Collect every line of the items below that contains the string "kern", and copy each one in full.

>> Begin

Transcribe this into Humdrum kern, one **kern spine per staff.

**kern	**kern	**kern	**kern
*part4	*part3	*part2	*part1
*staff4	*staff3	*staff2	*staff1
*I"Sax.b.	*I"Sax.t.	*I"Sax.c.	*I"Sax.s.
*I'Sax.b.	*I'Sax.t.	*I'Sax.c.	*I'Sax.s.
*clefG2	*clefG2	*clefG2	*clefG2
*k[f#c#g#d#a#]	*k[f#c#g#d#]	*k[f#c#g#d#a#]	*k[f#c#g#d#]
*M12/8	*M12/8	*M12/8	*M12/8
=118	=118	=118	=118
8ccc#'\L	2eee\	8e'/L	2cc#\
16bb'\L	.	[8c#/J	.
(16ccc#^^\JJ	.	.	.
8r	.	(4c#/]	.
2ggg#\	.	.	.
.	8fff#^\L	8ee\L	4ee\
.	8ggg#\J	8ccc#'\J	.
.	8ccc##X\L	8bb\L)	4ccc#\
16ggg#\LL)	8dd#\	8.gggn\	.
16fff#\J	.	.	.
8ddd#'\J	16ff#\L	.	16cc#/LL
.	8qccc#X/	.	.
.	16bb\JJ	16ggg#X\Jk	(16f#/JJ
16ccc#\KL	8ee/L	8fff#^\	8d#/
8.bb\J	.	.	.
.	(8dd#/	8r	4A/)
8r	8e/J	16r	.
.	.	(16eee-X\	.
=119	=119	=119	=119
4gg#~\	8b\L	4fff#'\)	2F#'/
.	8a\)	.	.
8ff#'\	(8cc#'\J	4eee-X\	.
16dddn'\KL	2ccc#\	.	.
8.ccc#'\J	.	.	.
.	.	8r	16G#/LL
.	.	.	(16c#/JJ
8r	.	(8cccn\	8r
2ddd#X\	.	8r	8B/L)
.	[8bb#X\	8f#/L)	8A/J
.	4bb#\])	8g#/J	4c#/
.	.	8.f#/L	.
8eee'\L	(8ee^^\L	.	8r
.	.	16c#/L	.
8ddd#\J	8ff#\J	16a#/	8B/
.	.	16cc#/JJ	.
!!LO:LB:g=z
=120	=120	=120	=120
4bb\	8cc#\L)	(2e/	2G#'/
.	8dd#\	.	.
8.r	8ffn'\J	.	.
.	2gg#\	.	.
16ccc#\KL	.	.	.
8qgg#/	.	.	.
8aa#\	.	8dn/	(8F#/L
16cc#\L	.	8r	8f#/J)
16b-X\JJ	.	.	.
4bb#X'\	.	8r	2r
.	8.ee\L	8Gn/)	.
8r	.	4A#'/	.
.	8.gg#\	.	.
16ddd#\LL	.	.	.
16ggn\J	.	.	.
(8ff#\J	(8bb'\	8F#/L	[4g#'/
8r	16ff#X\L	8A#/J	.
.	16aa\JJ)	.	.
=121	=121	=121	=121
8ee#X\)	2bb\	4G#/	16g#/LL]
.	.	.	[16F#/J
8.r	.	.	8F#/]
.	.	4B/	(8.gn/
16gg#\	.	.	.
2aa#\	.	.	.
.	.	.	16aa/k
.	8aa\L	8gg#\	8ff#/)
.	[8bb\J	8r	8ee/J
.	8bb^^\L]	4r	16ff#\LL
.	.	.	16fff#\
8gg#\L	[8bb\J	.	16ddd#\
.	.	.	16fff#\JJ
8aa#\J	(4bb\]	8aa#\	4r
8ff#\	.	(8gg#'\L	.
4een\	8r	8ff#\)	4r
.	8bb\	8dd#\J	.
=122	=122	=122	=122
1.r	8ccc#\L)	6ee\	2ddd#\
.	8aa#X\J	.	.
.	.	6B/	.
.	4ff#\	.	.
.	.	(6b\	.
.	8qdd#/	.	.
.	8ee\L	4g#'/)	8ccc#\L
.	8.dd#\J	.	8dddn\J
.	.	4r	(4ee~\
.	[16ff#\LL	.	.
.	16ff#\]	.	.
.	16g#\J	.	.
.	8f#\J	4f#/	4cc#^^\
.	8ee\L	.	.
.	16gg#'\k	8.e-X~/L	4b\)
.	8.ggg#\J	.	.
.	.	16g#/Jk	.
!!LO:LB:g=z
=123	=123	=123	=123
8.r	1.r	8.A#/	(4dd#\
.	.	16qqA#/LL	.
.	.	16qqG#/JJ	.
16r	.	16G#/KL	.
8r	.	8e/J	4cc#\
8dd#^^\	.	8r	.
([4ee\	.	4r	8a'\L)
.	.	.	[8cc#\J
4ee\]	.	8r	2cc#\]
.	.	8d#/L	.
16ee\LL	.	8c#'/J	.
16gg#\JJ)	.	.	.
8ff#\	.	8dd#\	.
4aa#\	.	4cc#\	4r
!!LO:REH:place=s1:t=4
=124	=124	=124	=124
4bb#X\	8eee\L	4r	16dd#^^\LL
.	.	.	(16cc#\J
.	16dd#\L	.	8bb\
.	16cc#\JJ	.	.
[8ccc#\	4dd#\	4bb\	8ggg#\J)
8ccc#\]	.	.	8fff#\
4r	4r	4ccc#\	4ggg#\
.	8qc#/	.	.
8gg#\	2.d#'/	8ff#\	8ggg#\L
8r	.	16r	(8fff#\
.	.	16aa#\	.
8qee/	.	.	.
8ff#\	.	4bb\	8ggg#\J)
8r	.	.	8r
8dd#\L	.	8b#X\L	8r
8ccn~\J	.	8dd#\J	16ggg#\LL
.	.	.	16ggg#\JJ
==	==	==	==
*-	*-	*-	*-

>> End

**Full output**
Transcribe this into Humdrum kern, one **kern spine per staff.
**kern	**kern	**kern	**kern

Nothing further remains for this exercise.